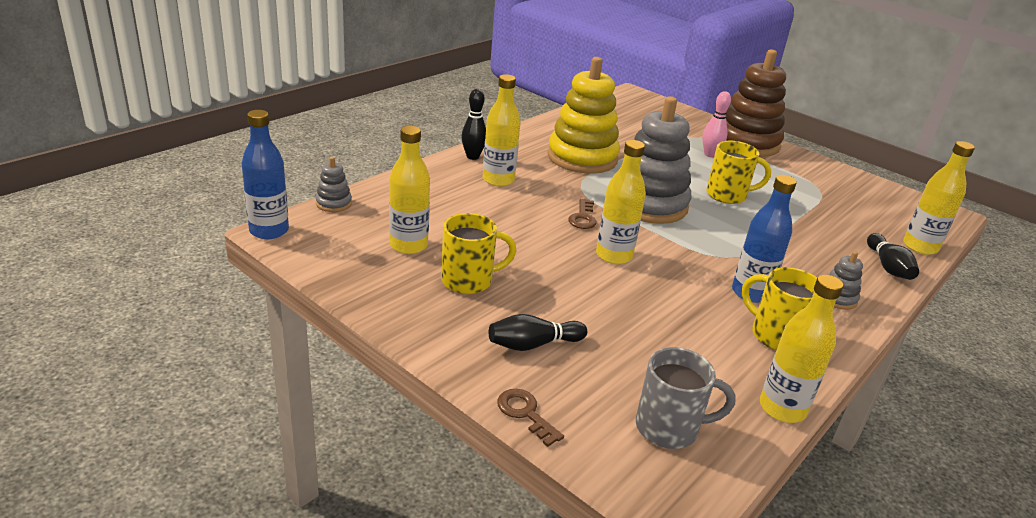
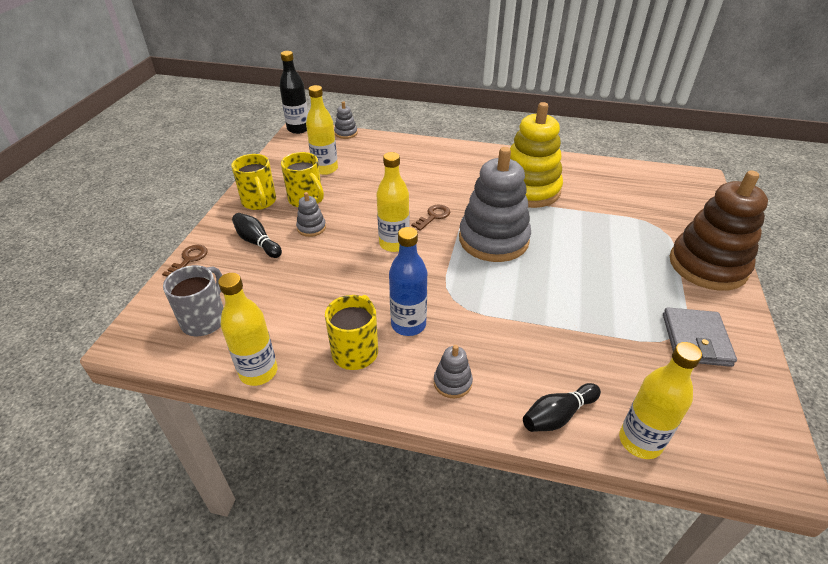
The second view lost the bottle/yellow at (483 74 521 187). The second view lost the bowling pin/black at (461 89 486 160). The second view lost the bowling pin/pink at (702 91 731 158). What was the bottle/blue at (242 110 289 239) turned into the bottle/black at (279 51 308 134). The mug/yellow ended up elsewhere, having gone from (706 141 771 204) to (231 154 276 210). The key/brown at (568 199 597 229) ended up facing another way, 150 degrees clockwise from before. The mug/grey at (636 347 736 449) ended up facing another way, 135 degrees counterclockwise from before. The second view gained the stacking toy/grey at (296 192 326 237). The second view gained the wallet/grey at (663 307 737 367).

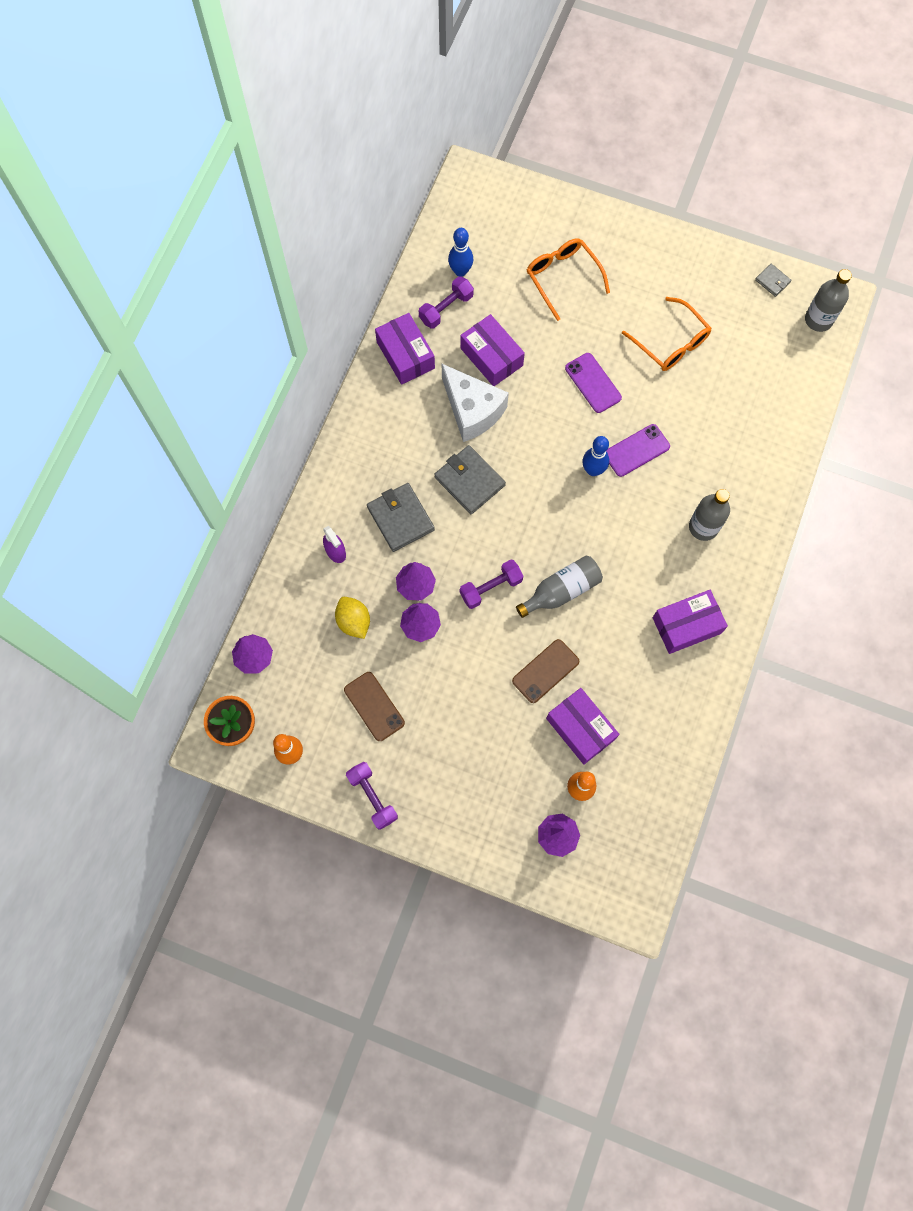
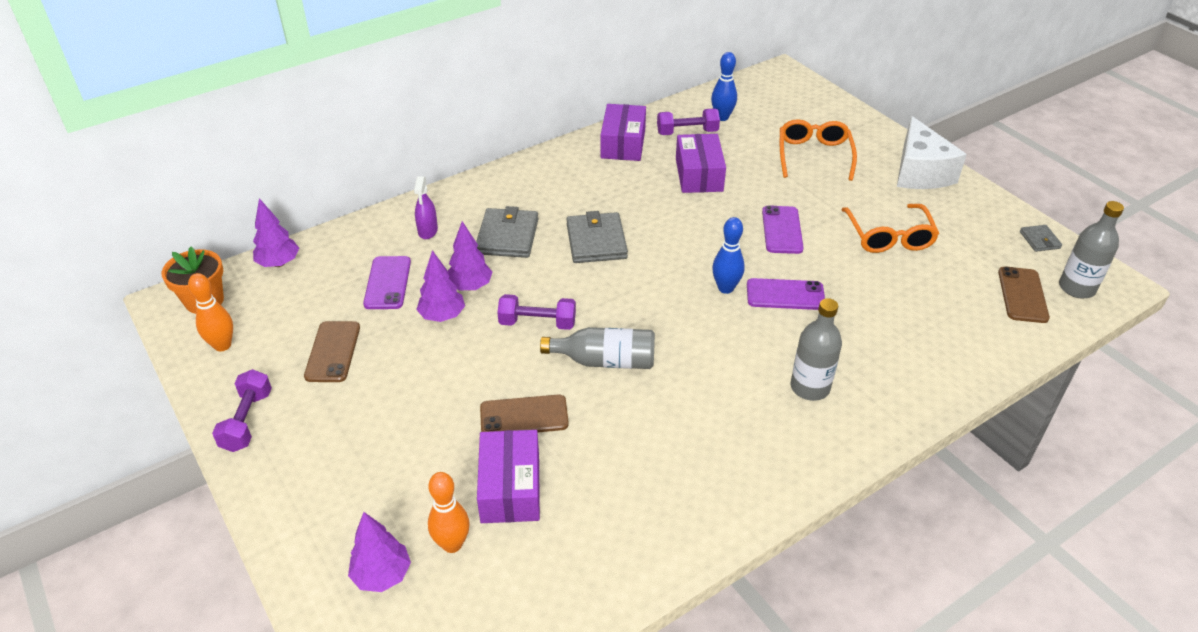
The cheese/white ended up elsewhere, having gone from (442 364 509 442) to (897 116 967 189). The second view lost the box/purple at (653 590 728 654). Where the lemon/yellow stood at (335 597 370 639), the phone/purple came to stand at (363 256 411 309). The second view gained the phone/brown at (998 267 1050 323).

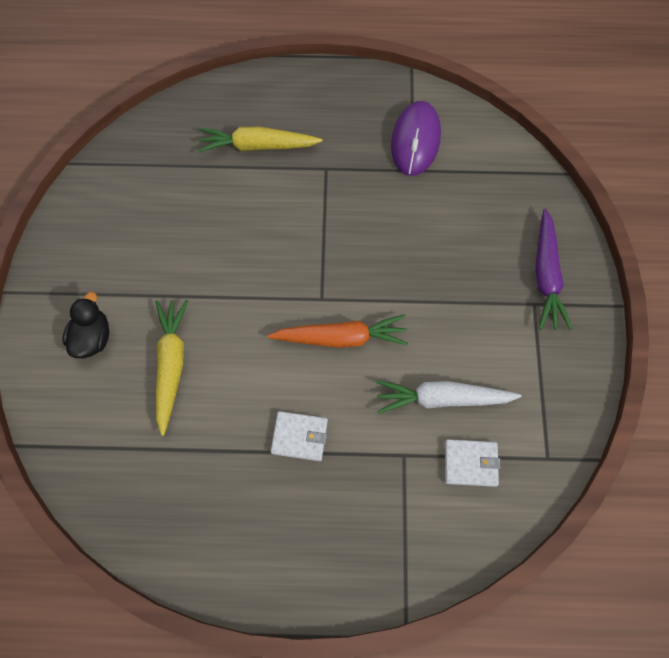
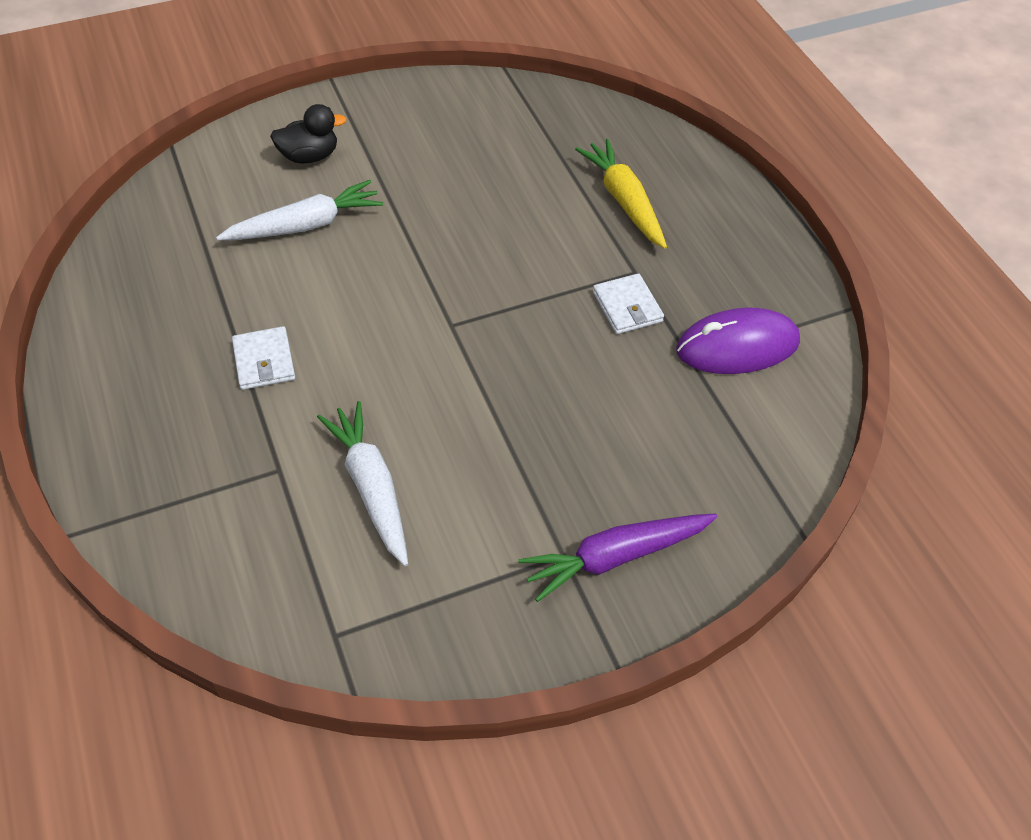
What was the carrot/yellow at (156 300 188 436) turned into the carrot/white at (216 180 384 240). The second view lost the carrot/orange at (267 314 408 348). The wallet/white ended up elsewhere, having gone from (445 439 500 487) to (593 273 664 334).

• **Exercise description**
Reproduce the material above verbatim; omit every picture.

• **Reply to the task**
The second view lost the bottle/yellow at (483 74 521 187). The second view lost the bowling pin/black at (461 89 486 160). The second view lost the bowling pin/pink at (702 91 731 158). What was the bottle/blue at (242 110 289 239) turned into the bottle/black at (279 51 308 134). The mug/yellow ended up elsewhere, having gone from (706 141 771 204) to (231 154 276 210). The key/brown at (568 199 597 229) ended up facing another way, 150 degrees clockwise from before. The mug/grey at (636 347 736 449) ended up facing another way, 135 degrees counterclockwise from before. The second view gained the stacking toy/grey at (296 192 326 237). The second view gained the wallet/grey at (663 307 737 367).

The cheese/white ended up elsewhere, having gone from (442 364 509 442) to (897 116 967 189). The second view lost the box/purple at (653 590 728 654). Where the lemon/yellow stood at (335 597 370 639), the phone/purple came to stand at (363 256 411 309). The second view gained the phone/brown at (998 267 1050 323).

What was the carrot/yellow at (156 300 188 436) turned into the carrot/white at (216 180 384 240). The second view lost the carrot/orange at (267 314 408 348). The wallet/white ended up elsewhere, having gone from (445 439 500 487) to (593 273 664 334).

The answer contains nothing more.